Extracto del conjunto de datos
◇ ◇ ◇ ◇ ◇ ◇ ◇

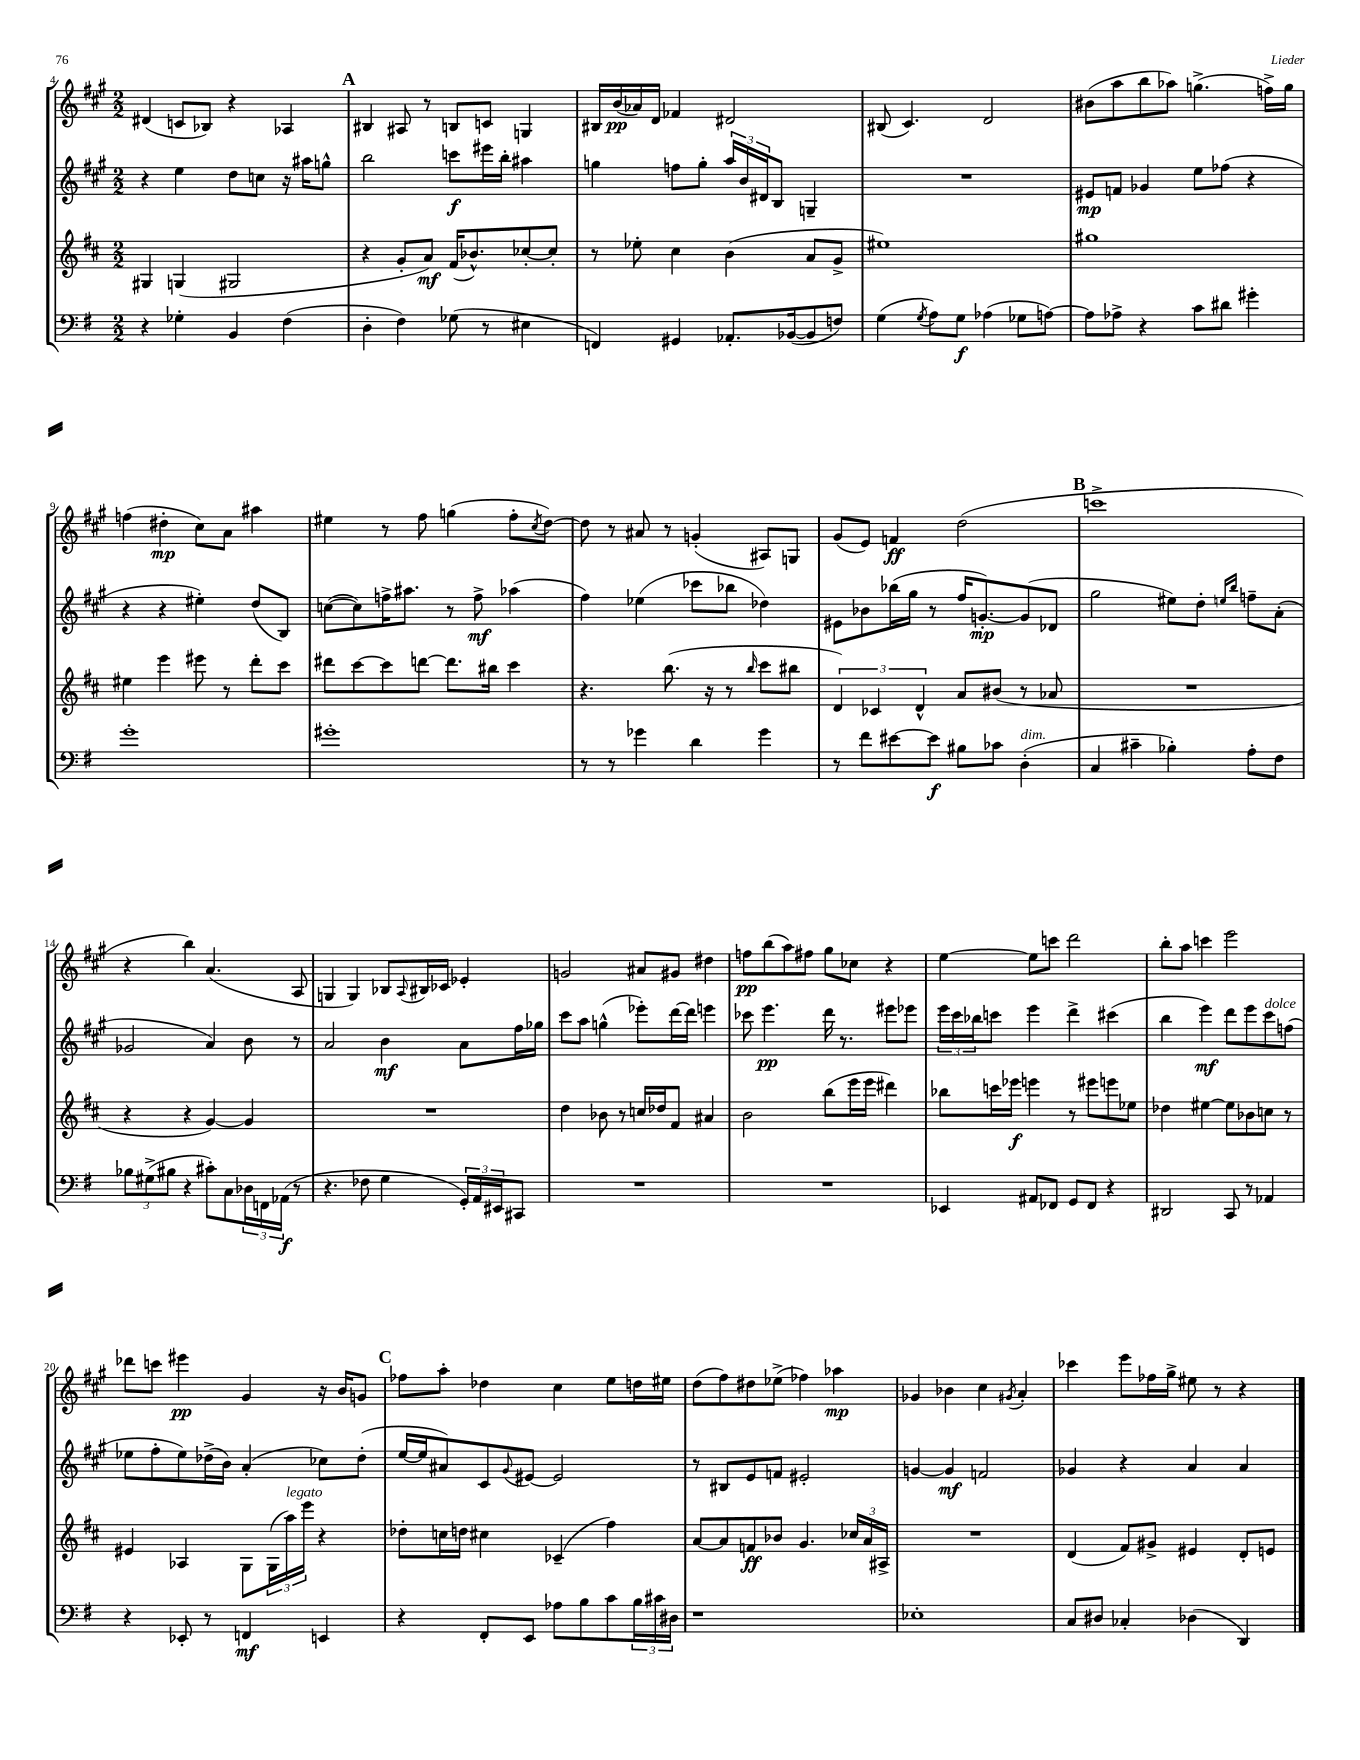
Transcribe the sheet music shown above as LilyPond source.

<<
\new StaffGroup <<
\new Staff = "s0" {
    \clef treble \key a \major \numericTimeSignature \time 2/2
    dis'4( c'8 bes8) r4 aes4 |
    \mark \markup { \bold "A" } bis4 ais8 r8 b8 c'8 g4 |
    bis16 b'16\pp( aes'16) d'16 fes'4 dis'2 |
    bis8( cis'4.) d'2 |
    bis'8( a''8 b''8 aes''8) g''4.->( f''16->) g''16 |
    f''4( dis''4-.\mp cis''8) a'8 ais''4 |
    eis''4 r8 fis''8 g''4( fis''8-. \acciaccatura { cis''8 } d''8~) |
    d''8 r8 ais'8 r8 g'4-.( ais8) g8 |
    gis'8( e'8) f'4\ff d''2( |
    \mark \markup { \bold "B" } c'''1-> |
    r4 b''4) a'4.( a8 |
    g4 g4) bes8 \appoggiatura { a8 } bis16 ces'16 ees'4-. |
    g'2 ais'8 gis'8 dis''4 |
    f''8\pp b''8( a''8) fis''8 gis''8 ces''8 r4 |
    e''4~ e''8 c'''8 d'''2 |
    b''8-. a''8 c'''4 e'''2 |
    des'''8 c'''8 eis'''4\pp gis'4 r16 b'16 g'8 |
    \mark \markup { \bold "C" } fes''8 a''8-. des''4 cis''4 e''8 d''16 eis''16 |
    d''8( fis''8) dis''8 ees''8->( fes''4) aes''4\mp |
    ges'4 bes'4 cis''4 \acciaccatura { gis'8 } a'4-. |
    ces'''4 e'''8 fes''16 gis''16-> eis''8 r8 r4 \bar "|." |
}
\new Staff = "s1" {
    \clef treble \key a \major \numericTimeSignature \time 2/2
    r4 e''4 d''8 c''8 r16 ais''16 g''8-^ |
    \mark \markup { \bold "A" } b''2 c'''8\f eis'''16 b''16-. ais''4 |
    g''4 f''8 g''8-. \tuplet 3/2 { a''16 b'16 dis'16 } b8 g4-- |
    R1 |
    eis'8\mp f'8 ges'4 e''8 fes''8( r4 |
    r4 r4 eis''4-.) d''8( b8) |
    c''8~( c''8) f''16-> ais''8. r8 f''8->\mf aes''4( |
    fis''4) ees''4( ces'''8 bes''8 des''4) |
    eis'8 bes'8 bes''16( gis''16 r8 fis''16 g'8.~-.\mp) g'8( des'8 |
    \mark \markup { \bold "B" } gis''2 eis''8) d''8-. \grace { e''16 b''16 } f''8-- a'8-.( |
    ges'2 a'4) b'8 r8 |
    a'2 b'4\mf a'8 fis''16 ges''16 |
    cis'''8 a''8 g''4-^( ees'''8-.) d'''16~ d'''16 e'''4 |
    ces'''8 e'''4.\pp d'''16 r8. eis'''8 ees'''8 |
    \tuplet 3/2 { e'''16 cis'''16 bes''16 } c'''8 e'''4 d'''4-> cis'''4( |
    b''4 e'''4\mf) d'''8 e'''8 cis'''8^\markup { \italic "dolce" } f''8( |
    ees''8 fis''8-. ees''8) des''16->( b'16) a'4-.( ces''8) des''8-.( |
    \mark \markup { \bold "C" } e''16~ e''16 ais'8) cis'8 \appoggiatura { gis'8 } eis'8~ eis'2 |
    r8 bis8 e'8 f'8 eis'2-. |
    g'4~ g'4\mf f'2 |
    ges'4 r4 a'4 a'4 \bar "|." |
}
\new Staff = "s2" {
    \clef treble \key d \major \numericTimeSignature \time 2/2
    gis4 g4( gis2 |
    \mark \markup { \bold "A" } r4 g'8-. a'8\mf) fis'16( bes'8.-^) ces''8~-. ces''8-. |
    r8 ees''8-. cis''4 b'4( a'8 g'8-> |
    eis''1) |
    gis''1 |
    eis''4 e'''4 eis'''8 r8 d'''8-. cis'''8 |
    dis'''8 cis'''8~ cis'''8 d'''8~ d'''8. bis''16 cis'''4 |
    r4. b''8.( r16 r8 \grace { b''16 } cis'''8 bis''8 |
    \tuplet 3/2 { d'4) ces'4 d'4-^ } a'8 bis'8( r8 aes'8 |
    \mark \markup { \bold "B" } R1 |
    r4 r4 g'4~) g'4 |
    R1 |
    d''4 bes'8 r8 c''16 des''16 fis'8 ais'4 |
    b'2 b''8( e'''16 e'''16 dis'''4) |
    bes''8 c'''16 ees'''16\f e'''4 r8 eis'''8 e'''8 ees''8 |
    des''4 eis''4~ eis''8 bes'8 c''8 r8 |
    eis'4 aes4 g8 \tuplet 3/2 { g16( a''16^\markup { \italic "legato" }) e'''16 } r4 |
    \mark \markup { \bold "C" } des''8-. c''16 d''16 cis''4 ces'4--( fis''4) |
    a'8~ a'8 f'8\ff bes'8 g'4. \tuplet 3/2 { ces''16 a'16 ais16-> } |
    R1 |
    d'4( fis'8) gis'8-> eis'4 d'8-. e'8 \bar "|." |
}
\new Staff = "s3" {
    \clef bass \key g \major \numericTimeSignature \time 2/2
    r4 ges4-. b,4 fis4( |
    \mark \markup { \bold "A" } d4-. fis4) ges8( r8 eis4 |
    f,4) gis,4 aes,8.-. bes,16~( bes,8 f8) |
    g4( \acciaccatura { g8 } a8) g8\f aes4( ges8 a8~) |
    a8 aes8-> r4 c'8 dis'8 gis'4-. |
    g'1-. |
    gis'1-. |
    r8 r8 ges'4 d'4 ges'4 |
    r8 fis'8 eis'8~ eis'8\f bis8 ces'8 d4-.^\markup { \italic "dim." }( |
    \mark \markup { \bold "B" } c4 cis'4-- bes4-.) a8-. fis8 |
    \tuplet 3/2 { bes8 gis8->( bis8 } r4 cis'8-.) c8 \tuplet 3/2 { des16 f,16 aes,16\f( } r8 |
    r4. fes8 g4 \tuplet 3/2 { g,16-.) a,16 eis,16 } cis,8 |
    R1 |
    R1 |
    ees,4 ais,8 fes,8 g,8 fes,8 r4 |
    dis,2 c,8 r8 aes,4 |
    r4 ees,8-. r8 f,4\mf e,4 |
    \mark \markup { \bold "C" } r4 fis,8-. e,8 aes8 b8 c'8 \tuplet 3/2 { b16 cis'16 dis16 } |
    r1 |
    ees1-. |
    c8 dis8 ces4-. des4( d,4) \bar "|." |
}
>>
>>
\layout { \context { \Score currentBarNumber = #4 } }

◇ ◇ ◇ ◇ ◇ ◇ ◇

### Enunciado
Extrae de los registros cada línea que contenga la cadena "numericTimeSignature". Ten en cuenta las mayúsculas y minúsculas.

### Respuesta
    \clef treble \key a \major \numericTimeSignature \time 2/2
    \clef treble \key a \major \numericTimeSignature \time 2/2
    \clef treble \key d \major \numericTimeSignature \time 2/2
    \clef bass \key g \major \numericTimeSignature \time 2/2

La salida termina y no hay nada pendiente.